Work to be completed.
In the entries below, find the line with "pink strawberry: 6 -> 4" and the line with "yellow lemon: 3 -> 1". Reproduce those two lines and every line between them exactly, and nothing more.

Records provided.
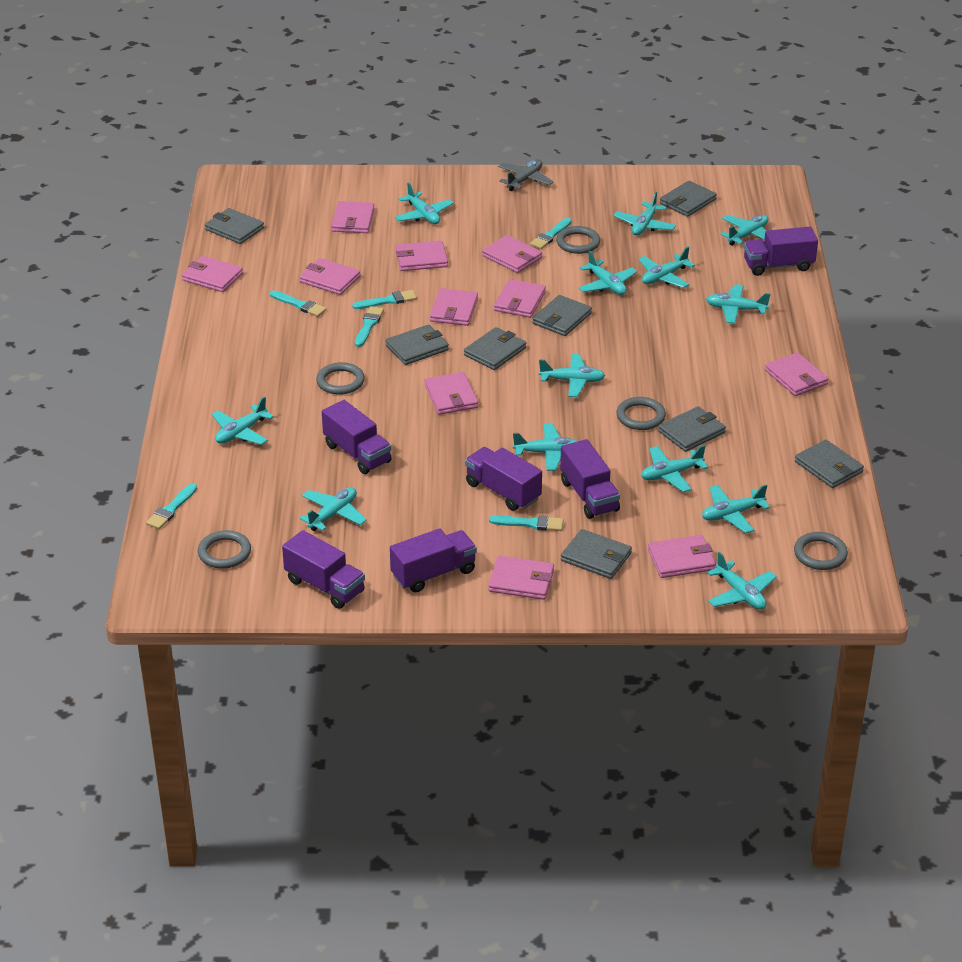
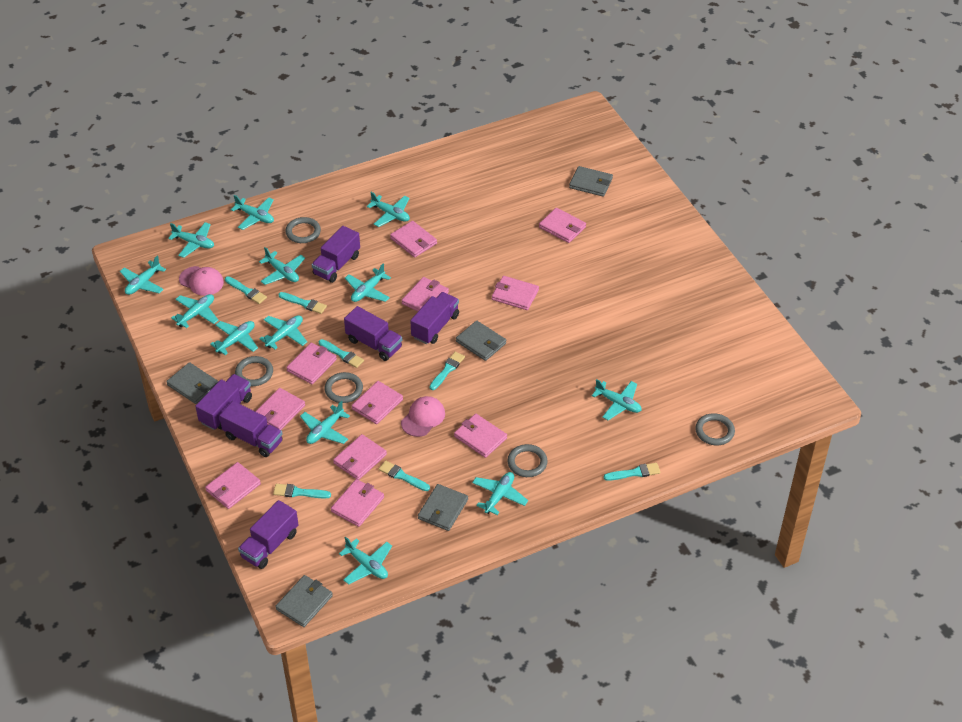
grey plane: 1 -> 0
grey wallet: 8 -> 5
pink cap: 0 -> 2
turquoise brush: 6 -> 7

---

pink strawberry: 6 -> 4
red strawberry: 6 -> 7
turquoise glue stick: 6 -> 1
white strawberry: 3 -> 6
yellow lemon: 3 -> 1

---

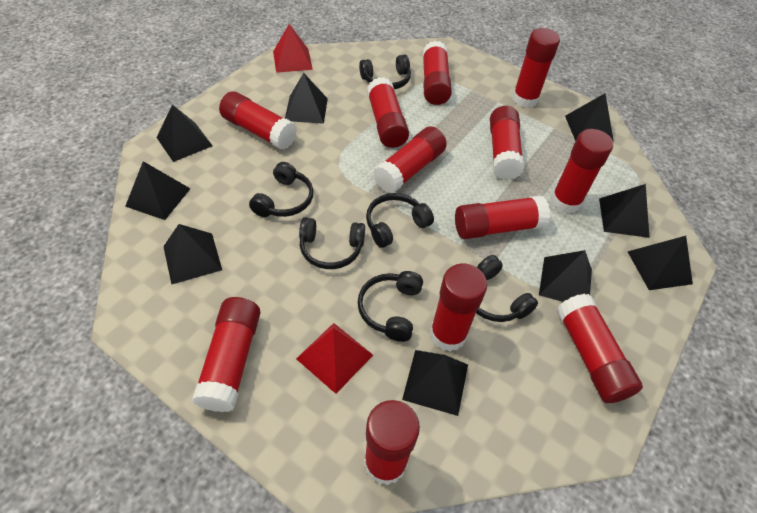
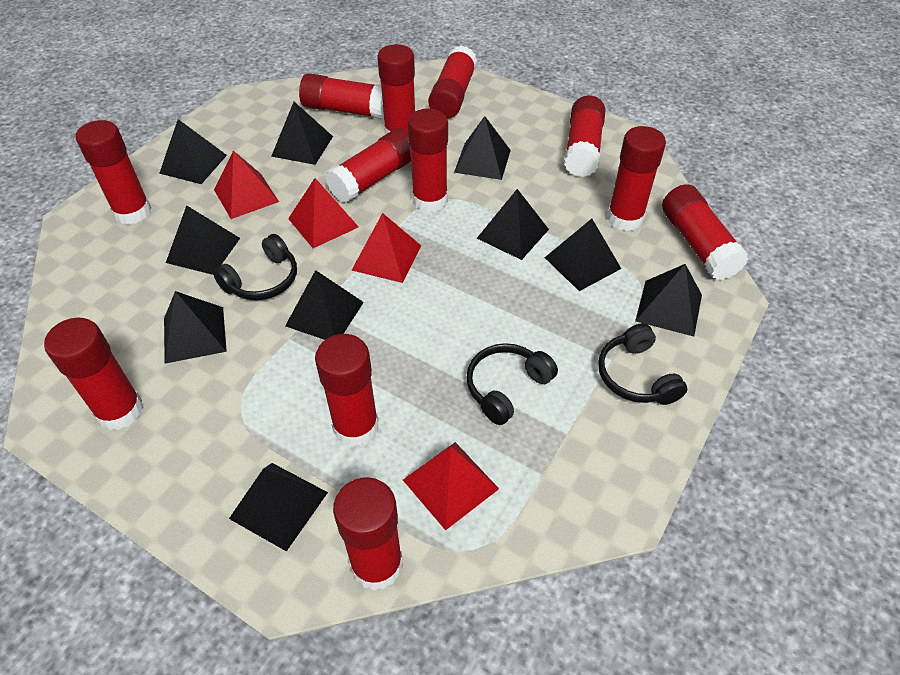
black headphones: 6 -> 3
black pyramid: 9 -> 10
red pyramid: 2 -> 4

Solution for this problem.
pink strawberry: 6 -> 4
red strawberry: 6 -> 7
turquoise glue stick: 6 -> 1
white strawberry: 3 -> 6
yellow lemon: 3 -> 1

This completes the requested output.